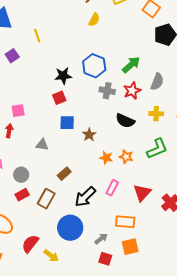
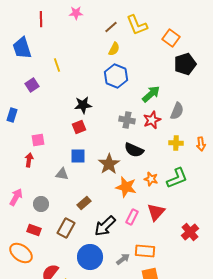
blue hexagon: (94, 66) -> (116, 76), moved
black semicircle: (125, 121) -> (134, 150), moved
blue square: (67, 123) -> (78, 156), moved
brown star: (89, 135) -> (109, 164), size x1.5
orange star: (126, 157) -> (151, 179), moved
orange star: (106, 158) -> (126, 187), size x1.5
red triangle: (142, 193) -> (156, 212), moved
red rectangle: (22, 195) -> (34, 230), moved, turned 48
gray arrow: (101, 239) -> (123, 259), moved

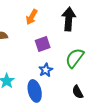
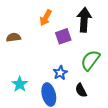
purple square: (43, 44) -> (63, 36), moved
black semicircle: (78, 92) -> (81, 90), moved

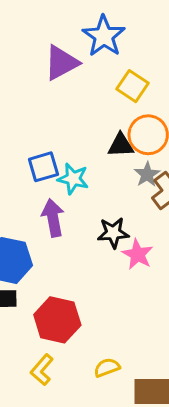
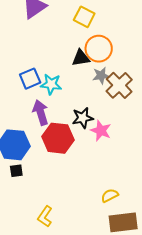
gray star: (147, 174) -> (101, 76), turned 30
red hexagon: (57, 320) -> (58, 138), moved
yellow semicircle: (107, 368) -> (110, 195), moved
== == ==
● What is being asked
Repeat the lines above exactly, and keep every picture out.

● Worked solution
blue hexagon: (94, 66) -> (116, 76), moved
black semicircle: (125, 121) -> (134, 150), moved
blue square: (67, 123) -> (78, 156), moved
brown star: (89, 135) -> (109, 164), size x1.5
orange star: (126, 157) -> (151, 179), moved
orange star: (106, 158) -> (126, 187), size x1.5
red triangle: (142, 193) -> (156, 212), moved
red rectangle: (22, 195) -> (34, 230), moved, turned 48
gray arrow: (101, 239) -> (123, 259), moved

purple square: (43, 44) -> (63, 36), moved
black semicircle: (78, 92) -> (81, 90), moved

gray star: (147, 174) -> (101, 76), turned 30
red hexagon: (57, 320) -> (58, 138), moved
yellow semicircle: (107, 368) -> (110, 195), moved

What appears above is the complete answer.